◆ Your instructions:
Where in the data does the word "cylinder" appear? Find those lines and copy them.

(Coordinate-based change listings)
┄┄┄┄┄┄┄┄┄┄

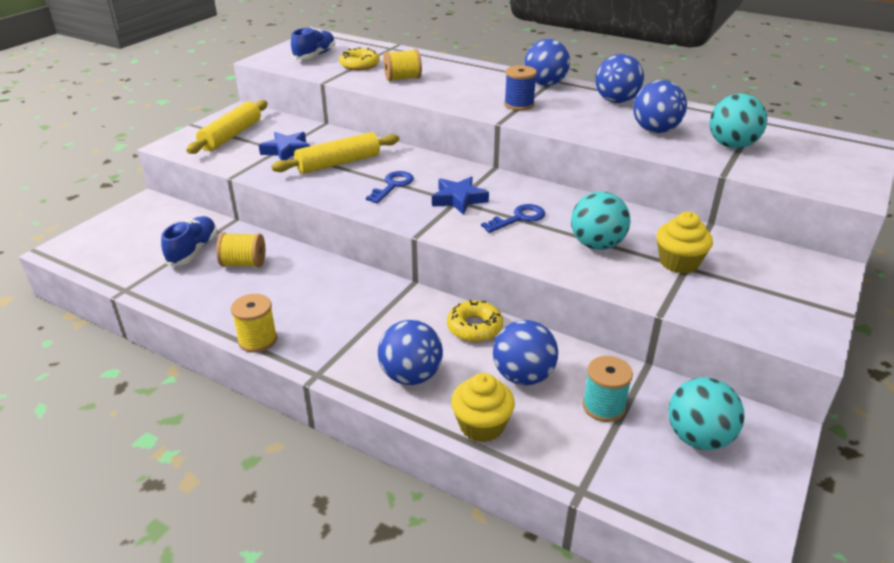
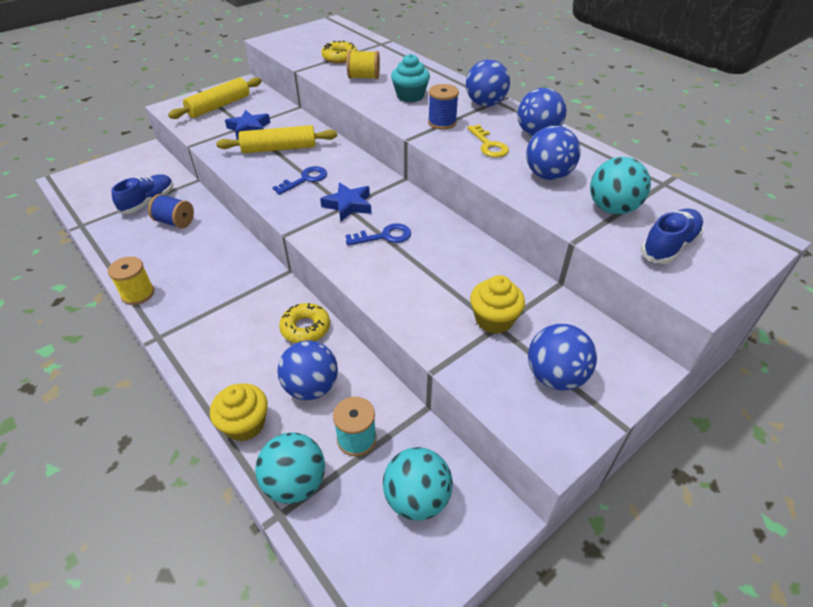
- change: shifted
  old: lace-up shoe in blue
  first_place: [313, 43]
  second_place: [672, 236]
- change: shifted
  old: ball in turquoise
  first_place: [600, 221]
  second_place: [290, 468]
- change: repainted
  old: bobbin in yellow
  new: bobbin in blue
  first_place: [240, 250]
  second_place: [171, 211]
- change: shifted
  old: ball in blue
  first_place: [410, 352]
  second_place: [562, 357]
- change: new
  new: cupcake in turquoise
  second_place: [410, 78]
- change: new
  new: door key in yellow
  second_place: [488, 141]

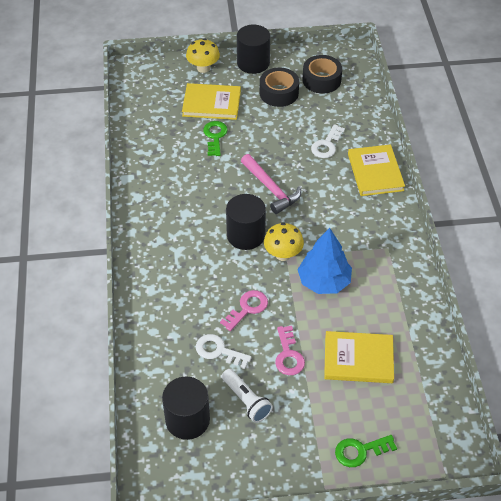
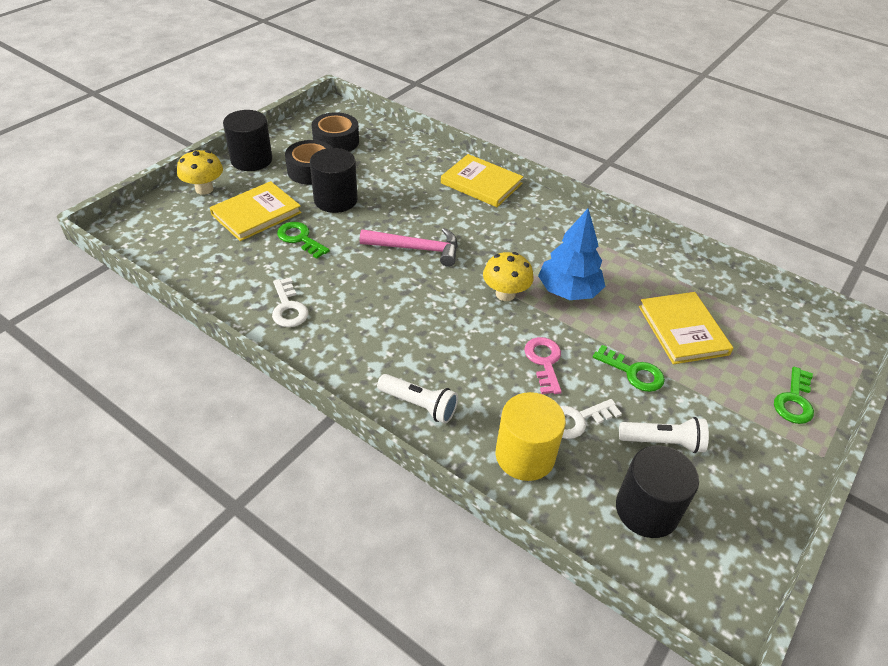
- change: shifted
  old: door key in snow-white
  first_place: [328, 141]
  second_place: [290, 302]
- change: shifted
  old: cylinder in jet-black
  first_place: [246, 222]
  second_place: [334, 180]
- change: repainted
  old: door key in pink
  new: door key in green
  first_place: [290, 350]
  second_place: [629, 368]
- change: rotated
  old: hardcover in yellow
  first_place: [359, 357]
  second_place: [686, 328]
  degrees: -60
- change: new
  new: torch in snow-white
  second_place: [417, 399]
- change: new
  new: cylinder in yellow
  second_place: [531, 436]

┄┄┄┄┄┄┄┄┄┄

◆ Completed task:
  old: cylinder in jet-black
  new: cylinder in yellow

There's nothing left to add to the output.